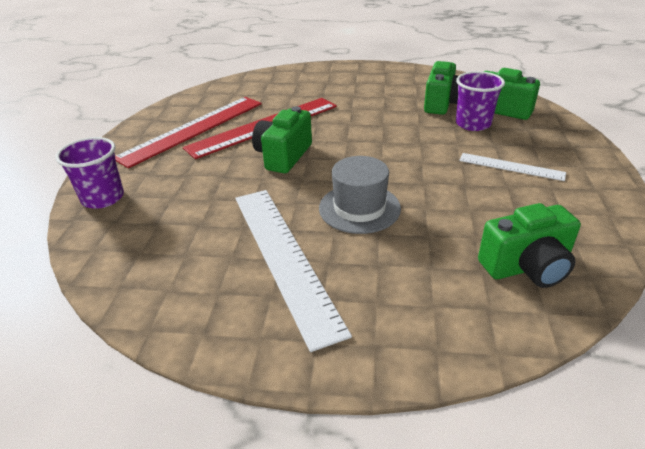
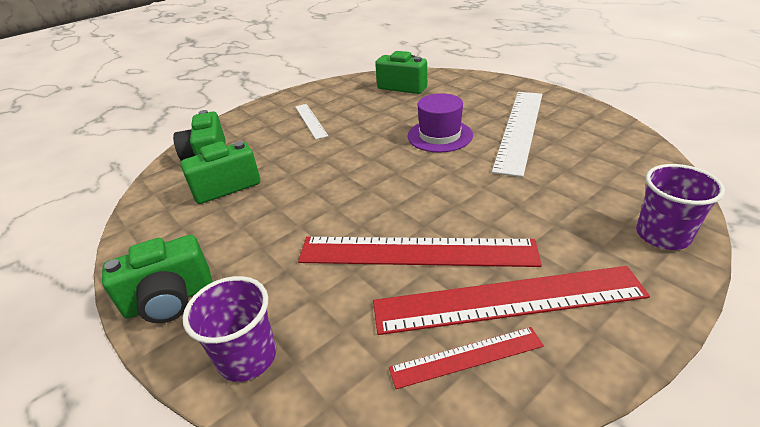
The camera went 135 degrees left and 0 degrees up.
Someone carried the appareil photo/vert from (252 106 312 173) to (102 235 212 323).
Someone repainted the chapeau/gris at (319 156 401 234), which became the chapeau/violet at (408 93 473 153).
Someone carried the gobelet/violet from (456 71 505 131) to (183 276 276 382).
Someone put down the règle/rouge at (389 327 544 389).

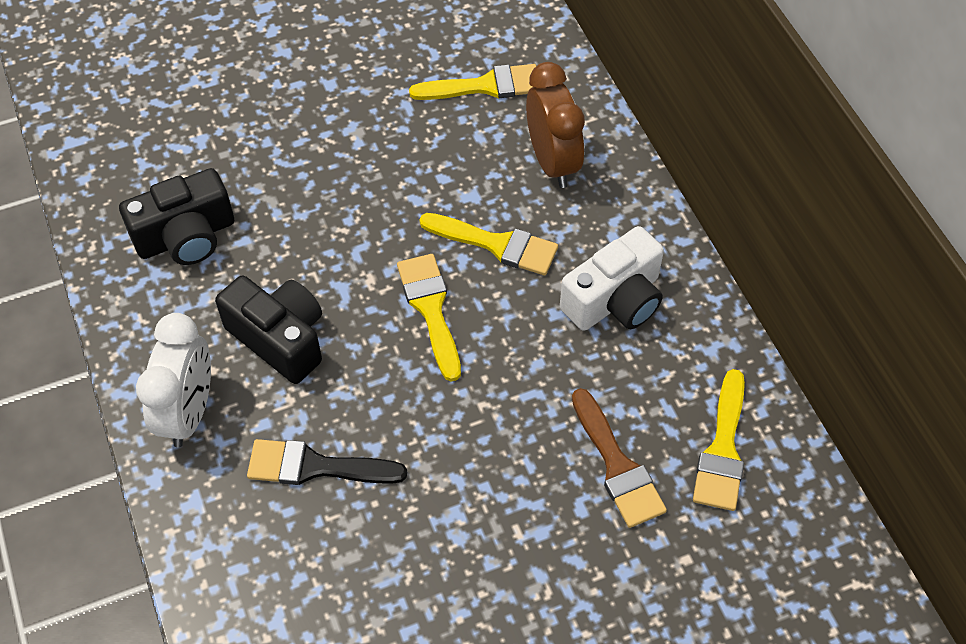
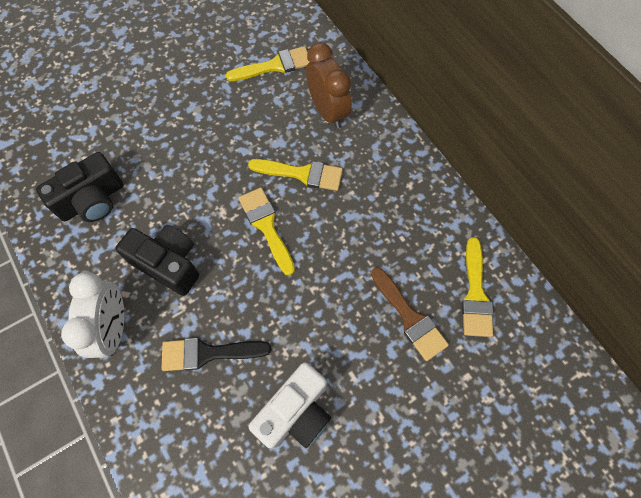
The camera went 10 degrees left and 10 degrees up.
Someone carried the appareil photo/blanc from (560 226 664 331) to (249 362 331 449).

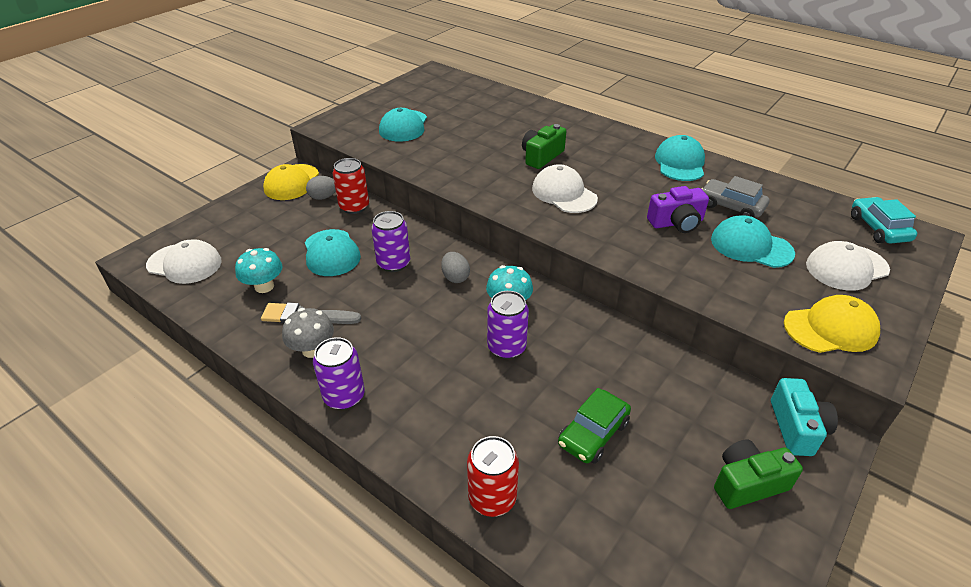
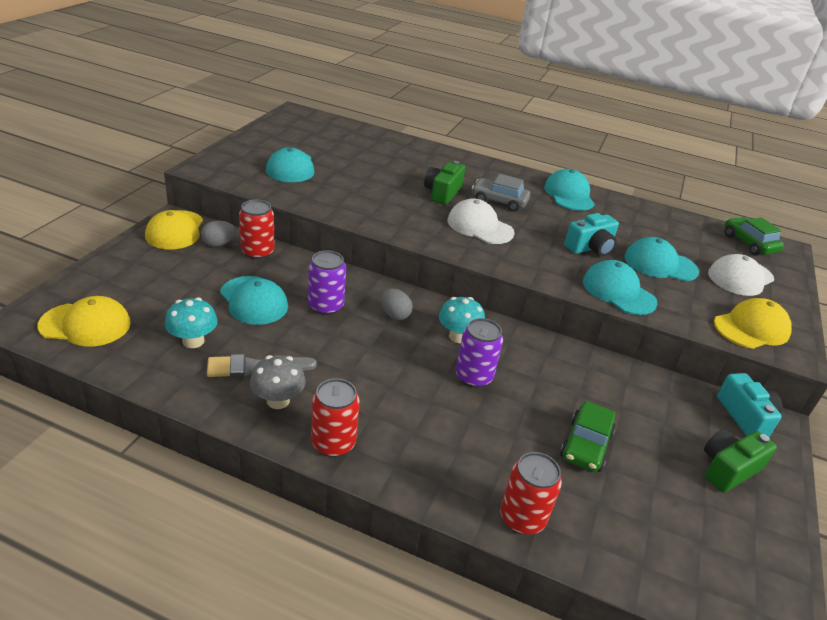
The camera went 20 degrees left and 5 degrees down.
Someone repainted the casquette/blanc at (146 239 222 284), which became the casquette/jaune at (37 296 131 346).
Someone repainted the canette/violet at (313 337 365 410), which became the canette/rouge at (311 378 360 457).
Someone repainted the appareil photo/violet at (647 186 709 233), which became the appareil photo/turquoise at (564 213 619 256).
Someone carried the voiture/gris from (701 176 769 217) to (472 174 530 212).
Someone repainted the voiture/turquoise at (851 197 917 244), which became the voiture/vert at (724 217 784 255).
Someone put down the casquette/turquoise at (583 260 657 315).

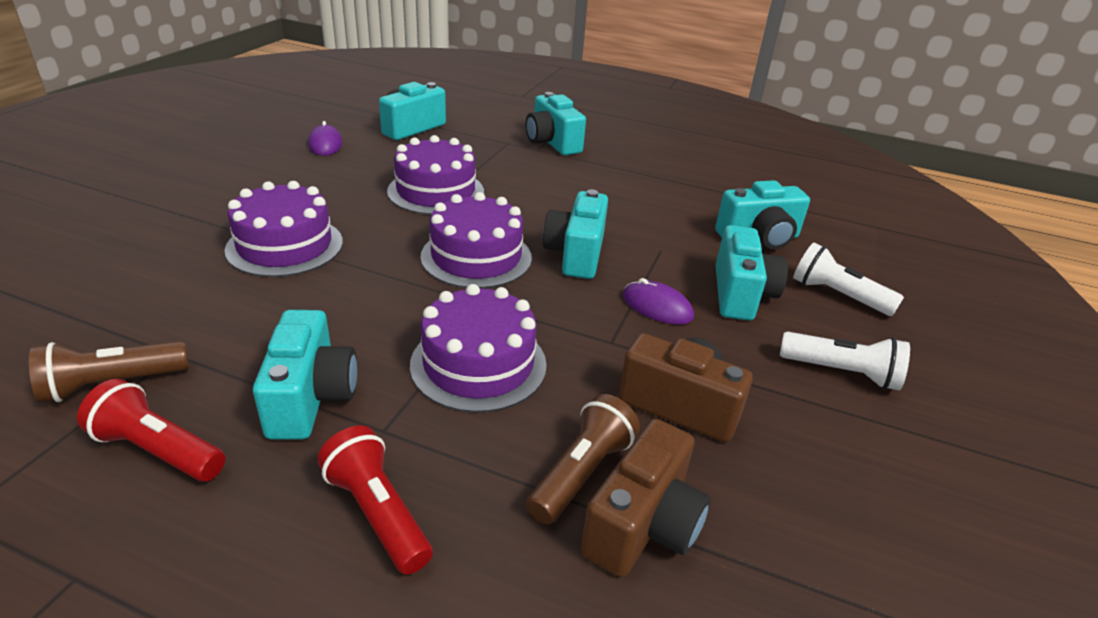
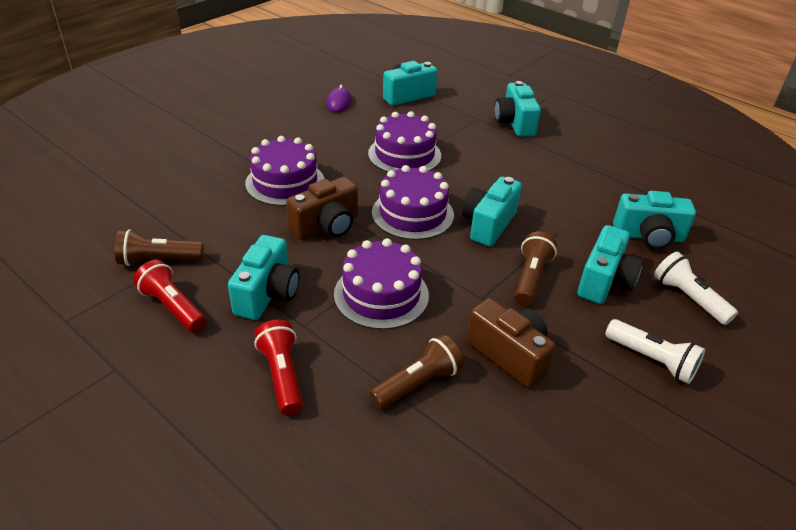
The camera went 20 degrees right and 5 degrees up.
Someone carried the appareil photo/marron from (581 419 711 577) to (286 177 358 240).
Someone swapped the souris/violet at (623 278 694 325) for the lampe de poche/marron at (515 232 557 305).

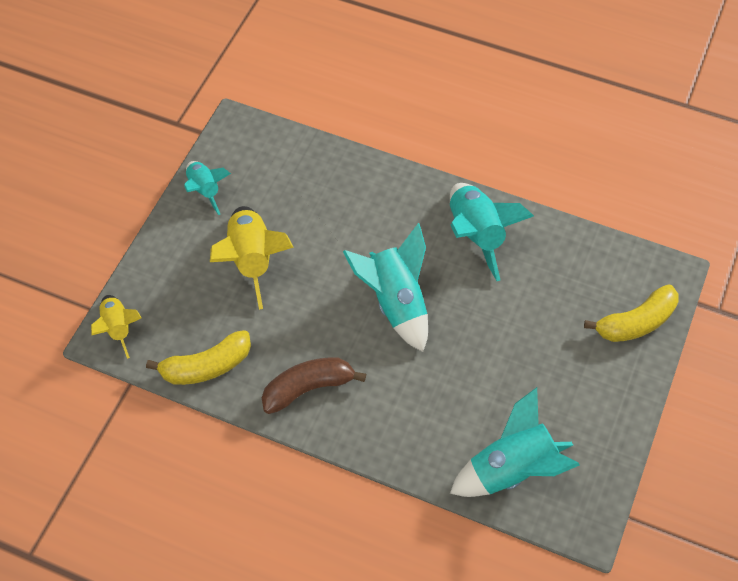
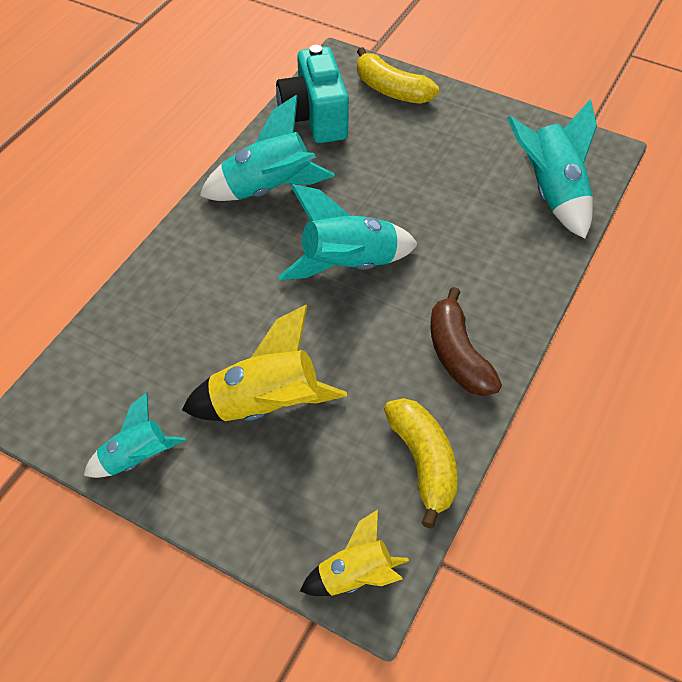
The camera went 85 degrees left and 5 degrees down.
Someone rotated the banane/jaune at (584 284 679 342) by 150 degrees clockwise.
Someone put down the appareil photo/turquoise at (276 45 349 143).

___

▸ PROBLEM STATEMENT: Select every line in the records above that contains the word "down".

▸ RESPONSE:
Someone put down the règle/rouge at (389 327 544 389).
The camera went 20 degrees left and 5 degrees down.
Someone put down the casquette/turquoise at (583 260 657 315).
The camera went 85 degrees left and 5 degrees down.
Someone put down the appareil photo/turquoise at (276 45 349 143).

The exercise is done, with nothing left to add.